───── Working data

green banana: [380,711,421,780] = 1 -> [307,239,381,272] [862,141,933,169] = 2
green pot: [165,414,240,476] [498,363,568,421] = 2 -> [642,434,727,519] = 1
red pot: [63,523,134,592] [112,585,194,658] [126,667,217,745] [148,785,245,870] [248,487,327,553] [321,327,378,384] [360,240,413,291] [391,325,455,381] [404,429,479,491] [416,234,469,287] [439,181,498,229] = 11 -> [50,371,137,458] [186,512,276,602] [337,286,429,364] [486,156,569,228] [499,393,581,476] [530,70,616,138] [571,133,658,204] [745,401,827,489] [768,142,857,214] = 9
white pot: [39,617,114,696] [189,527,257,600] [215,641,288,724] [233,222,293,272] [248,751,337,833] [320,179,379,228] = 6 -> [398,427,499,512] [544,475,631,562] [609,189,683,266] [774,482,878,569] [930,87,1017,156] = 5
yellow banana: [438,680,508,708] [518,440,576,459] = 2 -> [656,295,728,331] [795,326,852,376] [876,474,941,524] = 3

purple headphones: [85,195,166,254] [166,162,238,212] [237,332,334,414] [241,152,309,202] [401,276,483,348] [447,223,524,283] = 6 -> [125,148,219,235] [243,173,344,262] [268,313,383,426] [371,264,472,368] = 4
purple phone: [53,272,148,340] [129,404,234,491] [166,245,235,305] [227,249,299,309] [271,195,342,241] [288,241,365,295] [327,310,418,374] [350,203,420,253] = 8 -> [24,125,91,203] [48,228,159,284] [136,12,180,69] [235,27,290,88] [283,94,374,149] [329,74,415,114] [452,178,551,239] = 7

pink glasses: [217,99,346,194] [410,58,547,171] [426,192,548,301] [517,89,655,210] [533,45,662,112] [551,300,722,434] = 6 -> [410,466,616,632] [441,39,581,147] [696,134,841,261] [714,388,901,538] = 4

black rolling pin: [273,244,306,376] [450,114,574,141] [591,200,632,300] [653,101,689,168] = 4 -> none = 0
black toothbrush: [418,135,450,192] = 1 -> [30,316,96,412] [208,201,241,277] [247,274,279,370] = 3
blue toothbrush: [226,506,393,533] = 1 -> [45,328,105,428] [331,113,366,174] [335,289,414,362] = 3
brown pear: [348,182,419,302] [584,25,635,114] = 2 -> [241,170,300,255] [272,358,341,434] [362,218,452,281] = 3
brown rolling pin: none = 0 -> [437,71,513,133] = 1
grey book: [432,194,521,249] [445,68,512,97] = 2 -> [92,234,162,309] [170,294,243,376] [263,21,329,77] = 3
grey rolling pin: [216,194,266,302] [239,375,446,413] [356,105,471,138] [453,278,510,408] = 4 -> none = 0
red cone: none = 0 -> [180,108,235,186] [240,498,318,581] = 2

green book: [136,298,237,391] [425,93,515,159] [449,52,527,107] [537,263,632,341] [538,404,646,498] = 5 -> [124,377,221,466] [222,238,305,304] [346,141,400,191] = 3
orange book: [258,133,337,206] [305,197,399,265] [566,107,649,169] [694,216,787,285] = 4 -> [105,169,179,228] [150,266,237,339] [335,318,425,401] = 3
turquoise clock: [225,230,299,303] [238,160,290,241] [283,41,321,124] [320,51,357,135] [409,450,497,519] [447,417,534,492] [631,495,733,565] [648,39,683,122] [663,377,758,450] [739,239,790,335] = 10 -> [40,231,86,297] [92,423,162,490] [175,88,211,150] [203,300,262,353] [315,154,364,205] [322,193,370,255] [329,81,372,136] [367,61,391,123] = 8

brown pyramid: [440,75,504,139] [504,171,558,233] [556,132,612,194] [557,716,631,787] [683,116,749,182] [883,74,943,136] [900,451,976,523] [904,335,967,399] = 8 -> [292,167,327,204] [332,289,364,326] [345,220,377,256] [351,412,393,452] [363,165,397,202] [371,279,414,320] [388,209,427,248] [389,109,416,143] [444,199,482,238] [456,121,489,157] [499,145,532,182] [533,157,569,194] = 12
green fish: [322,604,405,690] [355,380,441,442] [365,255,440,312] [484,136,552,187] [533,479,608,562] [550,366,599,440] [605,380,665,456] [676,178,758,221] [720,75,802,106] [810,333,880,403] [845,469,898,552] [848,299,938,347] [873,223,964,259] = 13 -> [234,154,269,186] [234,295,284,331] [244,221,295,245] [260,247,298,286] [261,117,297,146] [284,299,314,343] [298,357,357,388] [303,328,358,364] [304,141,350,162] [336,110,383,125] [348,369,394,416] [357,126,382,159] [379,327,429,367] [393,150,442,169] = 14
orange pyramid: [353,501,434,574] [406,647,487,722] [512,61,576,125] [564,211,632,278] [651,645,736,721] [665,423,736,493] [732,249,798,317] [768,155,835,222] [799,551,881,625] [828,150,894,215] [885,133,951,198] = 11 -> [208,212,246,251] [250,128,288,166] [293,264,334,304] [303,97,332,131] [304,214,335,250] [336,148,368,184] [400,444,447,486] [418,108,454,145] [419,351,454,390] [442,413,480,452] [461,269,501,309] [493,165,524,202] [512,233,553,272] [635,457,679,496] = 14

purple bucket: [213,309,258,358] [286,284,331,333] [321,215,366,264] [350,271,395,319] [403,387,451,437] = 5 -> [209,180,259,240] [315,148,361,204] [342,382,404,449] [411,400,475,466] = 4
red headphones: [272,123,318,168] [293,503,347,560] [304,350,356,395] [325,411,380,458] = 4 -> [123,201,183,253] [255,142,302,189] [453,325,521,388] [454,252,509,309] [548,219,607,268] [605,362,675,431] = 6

──────────

§ Required action: Please copy out each line of the material that contains the string "black".

§ Your solution:
black rolling pin: [273,244,306,376] [450,114,574,141] [591,200,632,300] [653,101,689,168] = 4 -> none = 0
black toothbrush: [418,135,450,192] = 1 -> [30,316,96,412] [208,201,241,277] [247,274,279,370] = 3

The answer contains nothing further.